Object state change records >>
---------------

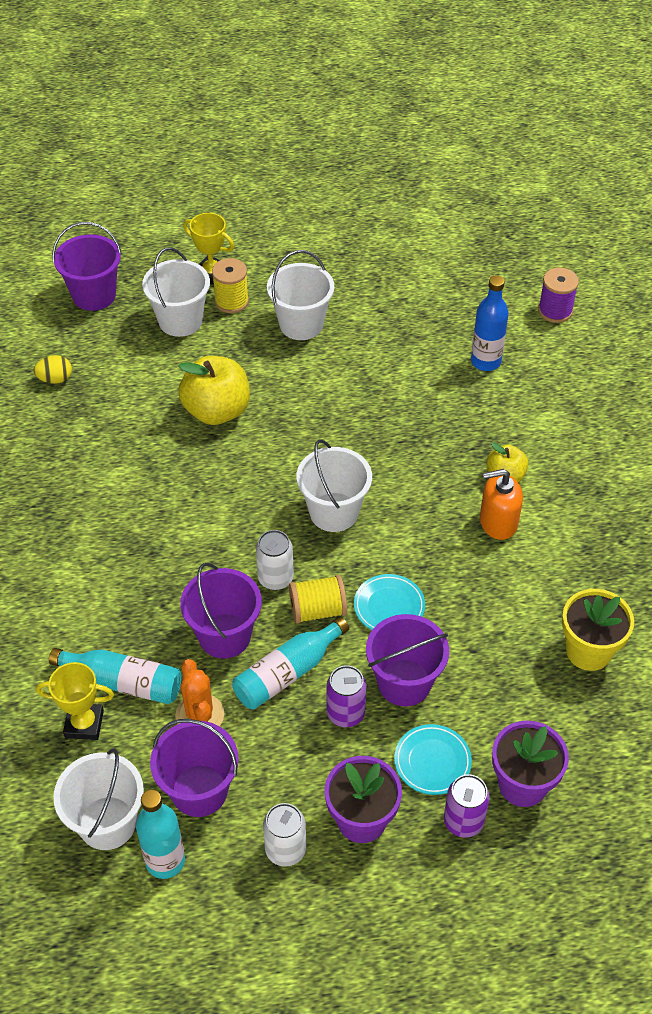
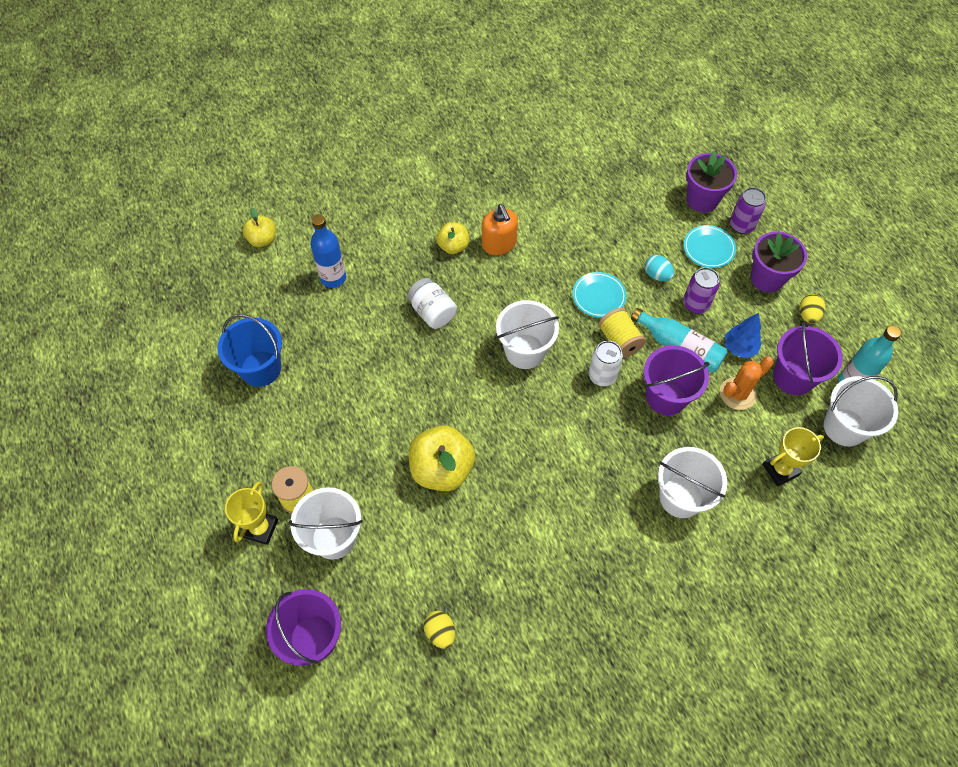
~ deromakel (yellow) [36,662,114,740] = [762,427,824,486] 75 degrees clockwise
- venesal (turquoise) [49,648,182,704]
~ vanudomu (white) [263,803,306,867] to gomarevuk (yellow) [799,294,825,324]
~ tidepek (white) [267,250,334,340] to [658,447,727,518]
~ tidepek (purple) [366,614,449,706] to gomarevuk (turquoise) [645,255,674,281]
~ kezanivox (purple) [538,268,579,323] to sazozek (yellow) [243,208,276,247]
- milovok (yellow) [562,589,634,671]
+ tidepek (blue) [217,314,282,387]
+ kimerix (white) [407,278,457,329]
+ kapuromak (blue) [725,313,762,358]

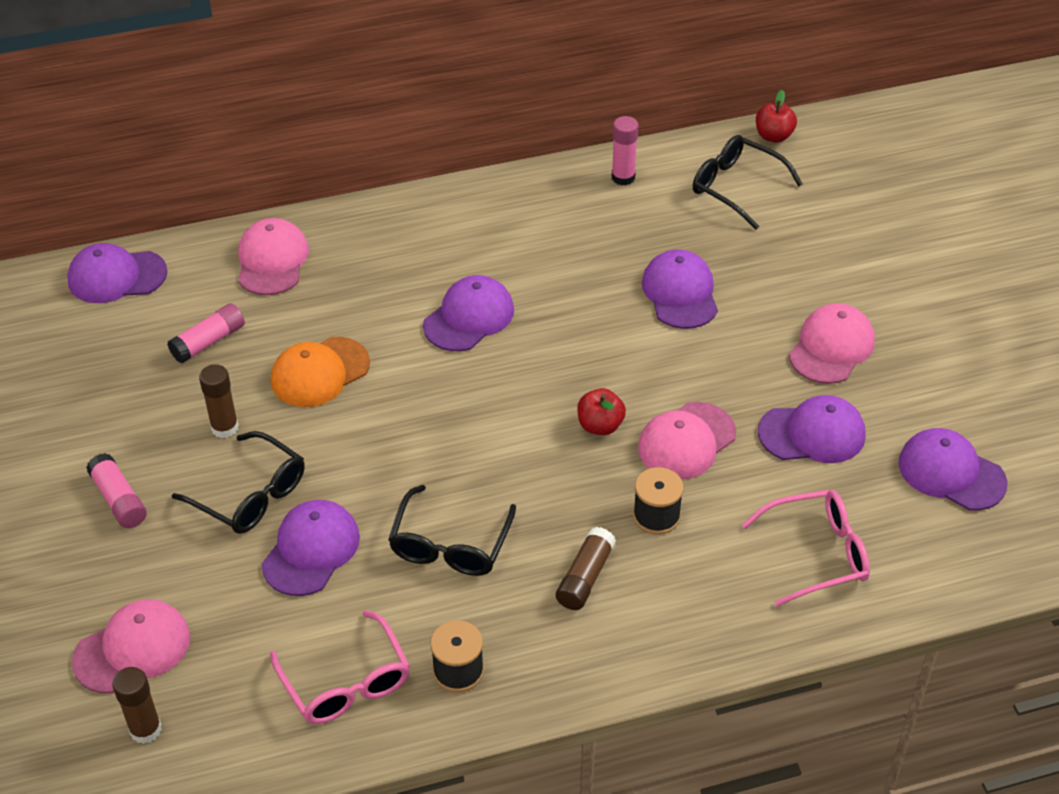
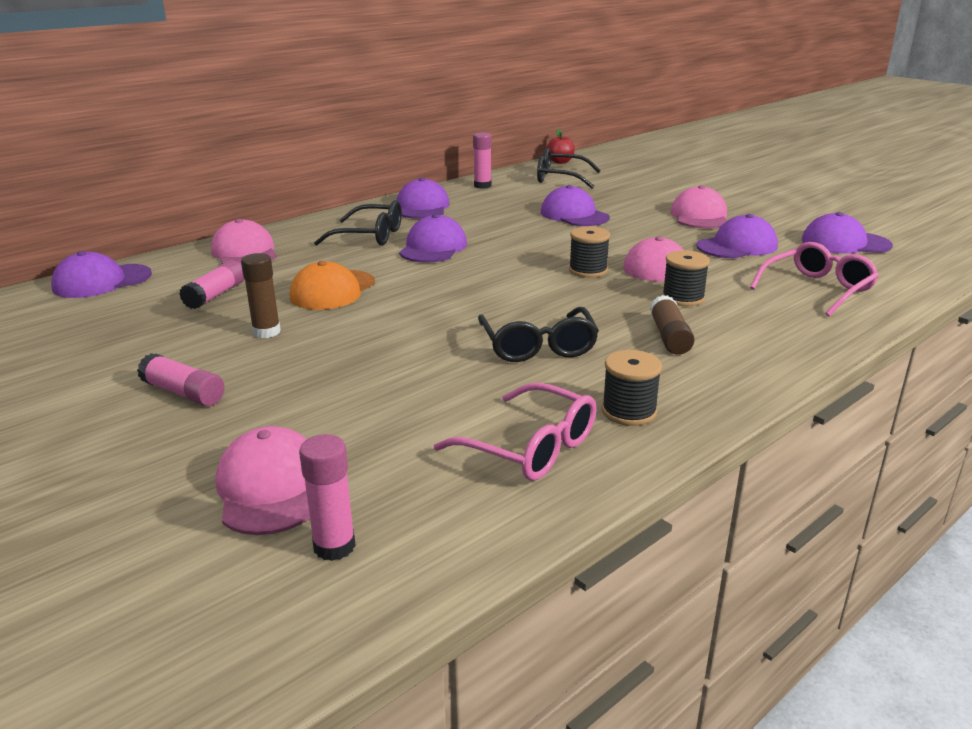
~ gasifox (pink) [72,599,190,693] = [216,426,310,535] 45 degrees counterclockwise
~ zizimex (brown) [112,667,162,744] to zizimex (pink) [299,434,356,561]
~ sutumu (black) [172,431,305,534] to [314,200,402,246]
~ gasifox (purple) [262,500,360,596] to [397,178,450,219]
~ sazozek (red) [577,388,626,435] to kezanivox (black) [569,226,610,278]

---------------

Pick out every line above that contains the word "yellow" and copy it.

Exercise response >>
~ deromakel (yellow) [36,662,114,740] = [762,427,824,486] 75 degrees clockwise
~ vanudomu (white) [263,803,306,867] to gomarevuk (yellow) [799,294,825,324]
~ kezanivox (purple) [538,268,579,323] to sazozek (yellow) [243,208,276,247]
- milovok (yellow) [562,589,634,671]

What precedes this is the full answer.